| Records for this task |
▽

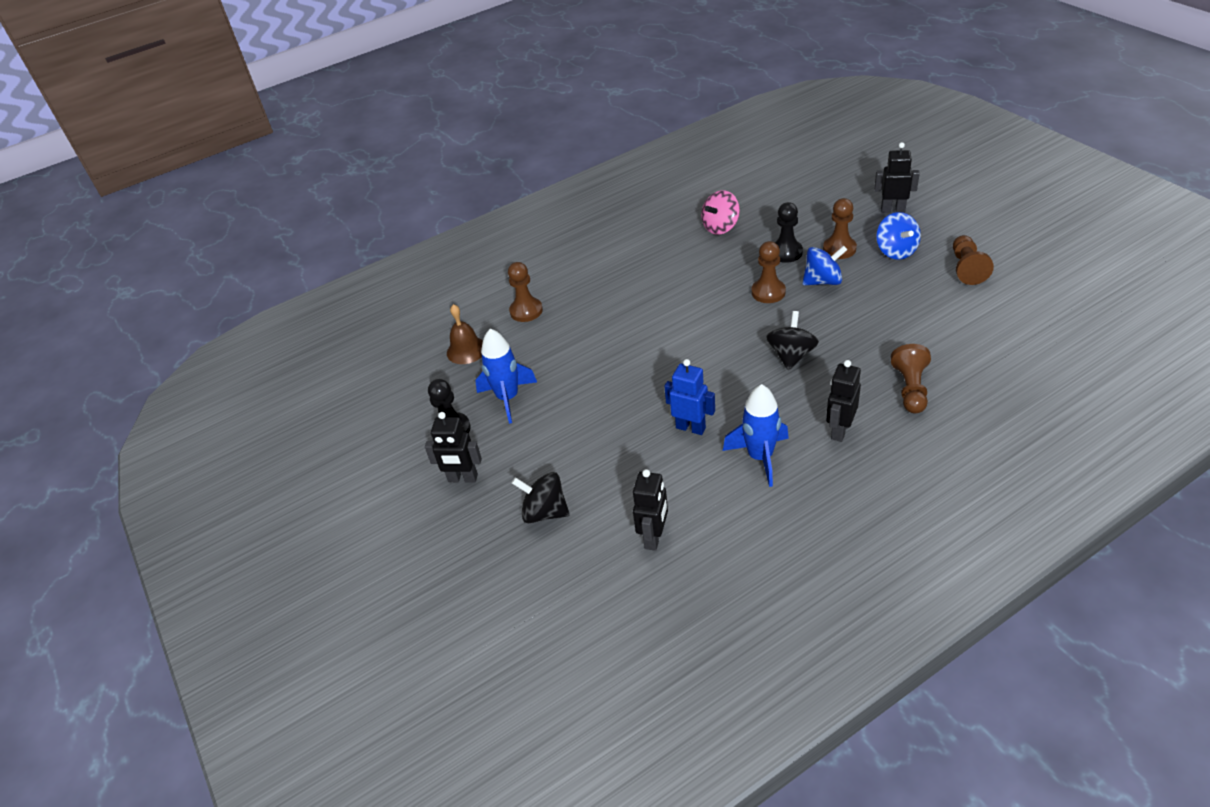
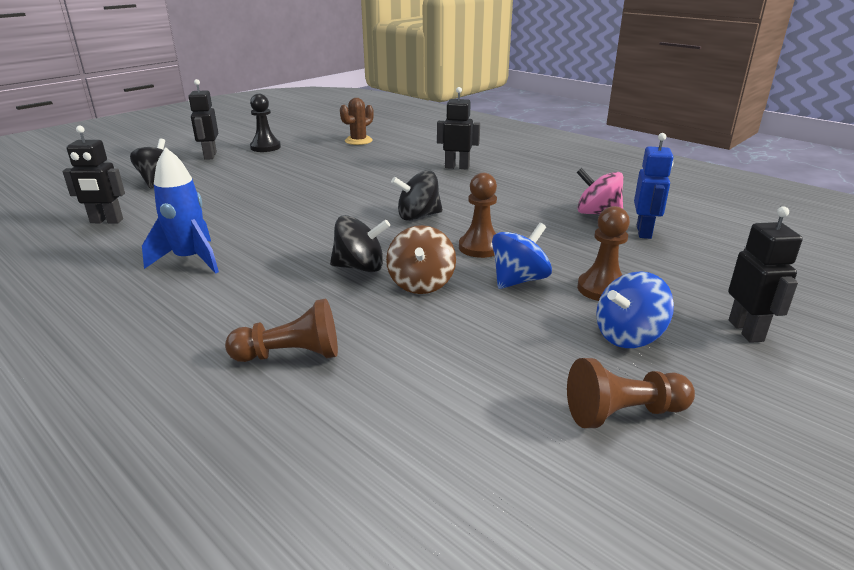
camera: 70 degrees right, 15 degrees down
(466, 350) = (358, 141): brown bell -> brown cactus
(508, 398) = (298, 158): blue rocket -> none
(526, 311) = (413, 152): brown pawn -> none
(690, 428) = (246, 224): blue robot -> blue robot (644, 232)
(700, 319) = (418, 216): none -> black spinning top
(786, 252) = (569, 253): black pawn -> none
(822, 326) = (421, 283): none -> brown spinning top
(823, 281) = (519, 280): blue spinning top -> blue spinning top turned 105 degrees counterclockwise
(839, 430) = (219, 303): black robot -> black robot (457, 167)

△
▽

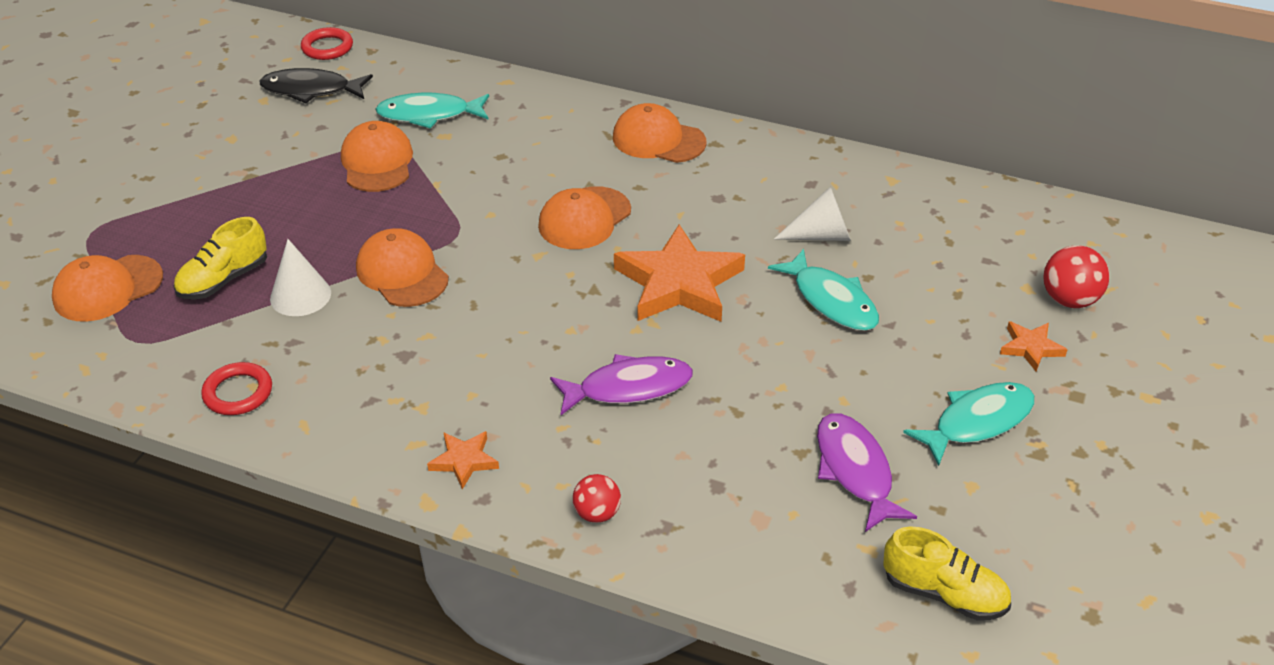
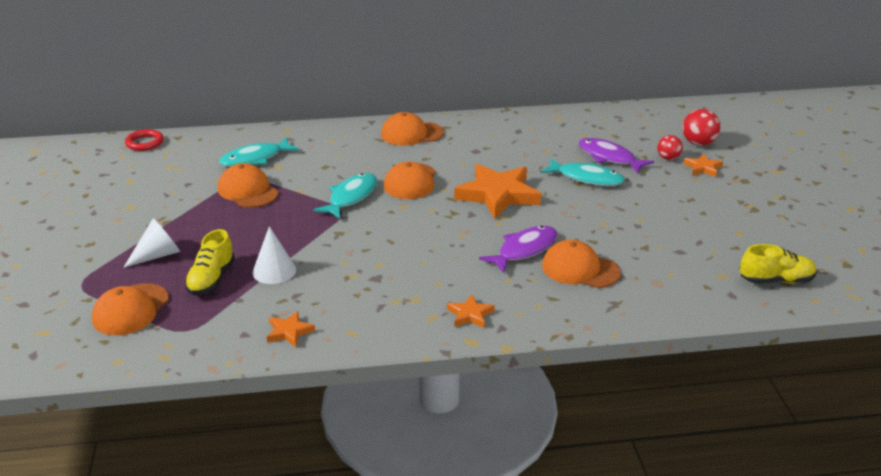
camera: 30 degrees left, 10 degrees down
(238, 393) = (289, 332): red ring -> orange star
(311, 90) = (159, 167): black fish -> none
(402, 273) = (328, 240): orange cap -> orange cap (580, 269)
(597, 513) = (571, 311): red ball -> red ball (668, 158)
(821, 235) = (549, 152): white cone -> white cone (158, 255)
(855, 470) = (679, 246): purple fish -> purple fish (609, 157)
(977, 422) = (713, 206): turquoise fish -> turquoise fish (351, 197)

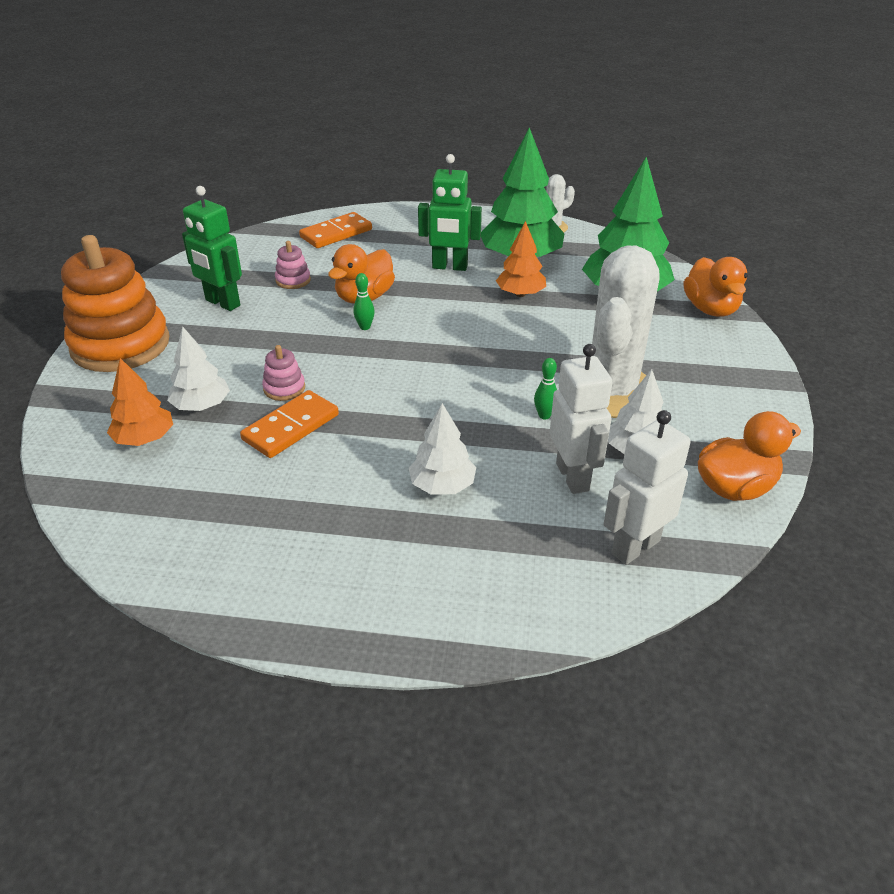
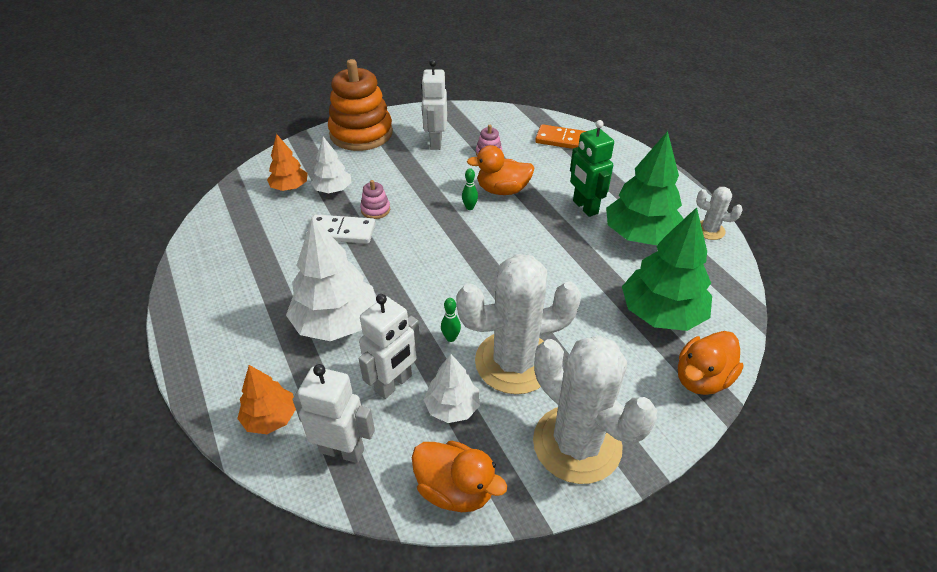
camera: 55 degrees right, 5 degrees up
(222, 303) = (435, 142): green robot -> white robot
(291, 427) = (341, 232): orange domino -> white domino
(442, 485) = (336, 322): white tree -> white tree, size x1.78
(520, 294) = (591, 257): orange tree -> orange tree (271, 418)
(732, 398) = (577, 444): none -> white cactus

△
▽

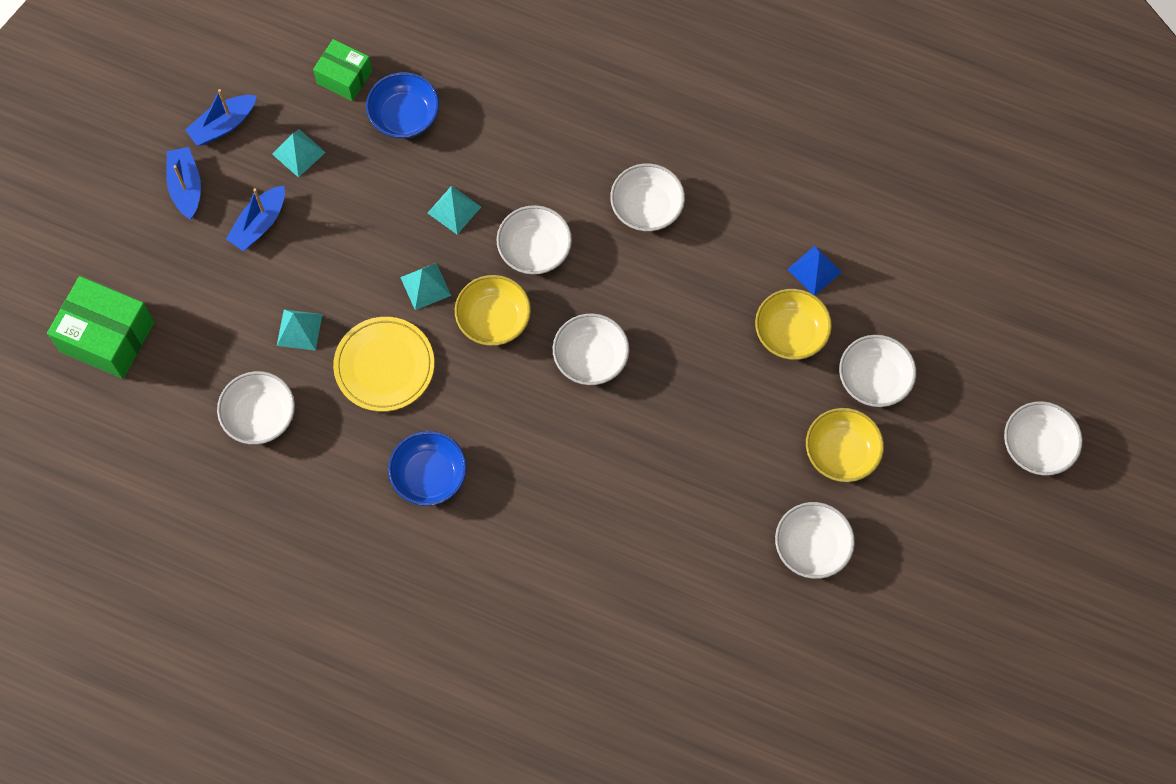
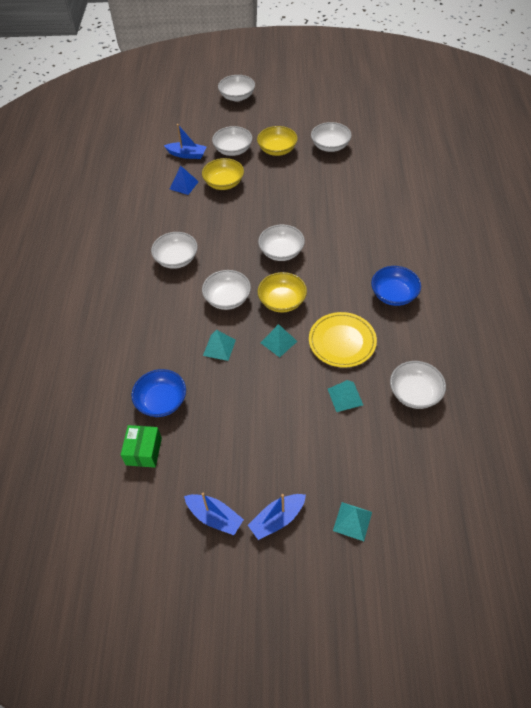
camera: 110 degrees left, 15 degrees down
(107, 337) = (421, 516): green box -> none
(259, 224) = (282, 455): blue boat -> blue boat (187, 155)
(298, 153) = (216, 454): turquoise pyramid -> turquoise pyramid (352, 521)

△

| Work to complete |
Scan the entries above for the line containing "camera: 55 degrees right, 5 degrees up", and copy it and all lines after it exactly, down to and including the line containing "(732, 398) = (577, 444): none -> white cactus".

| Result |
camera: 55 degrees right, 5 degrees up
(222, 303) = (435, 142): green robot -> white robot
(291, 427) = (341, 232): orange domino -> white domino
(442, 485) = (336, 322): white tree -> white tree, size x1.78
(520, 294) = (591, 257): orange tree -> orange tree (271, 418)
(732, 398) = (577, 444): none -> white cactus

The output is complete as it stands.